Data for analysis ▸
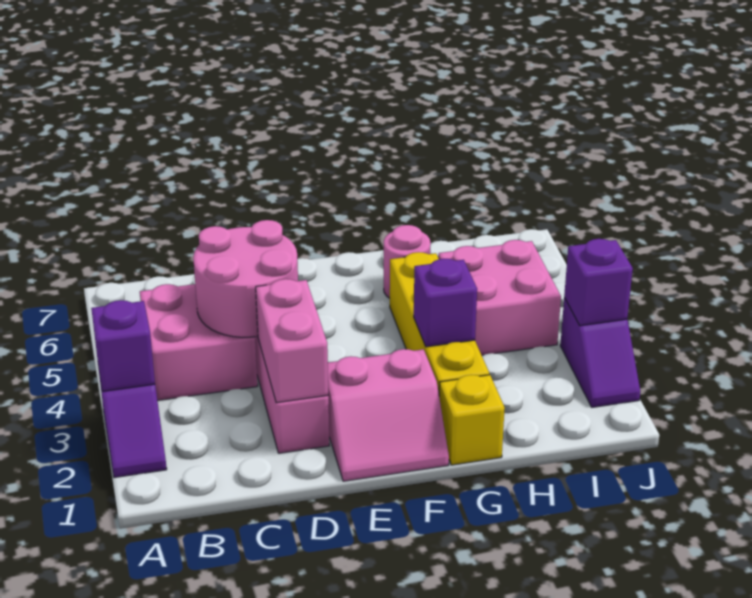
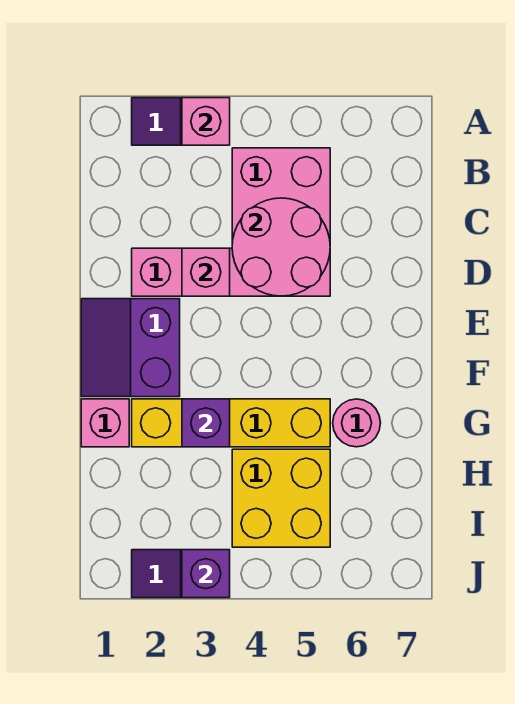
purple 1x1 brick [91,300,155,391] -> pink 1x1 brick [182,98,230,145]
pink 1x2 brick [256,279,328,403] -> pink 1x1 brick [182,248,230,296]
pink 2x2 slope [328,349,449,481] -> purple 2x2 slope [81,299,180,397]
yellow 1x1 brick [439,375,505,465] -> pink 1x1 brick [81,399,129,447]
pink 2x2 brick [438,240,561,355] -> yellow 2x2 brick [232,449,330,547]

Work task ▸
Would you copy every line from the listing above that has the string "purple" in it?

Expected answer ▸
purple 1x1 brick [91,300,155,391] -> pink 1x1 brick [182,98,230,145]
pink 2x2 slope [328,349,449,481] -> purple 2x2 slope [81,299,180,397]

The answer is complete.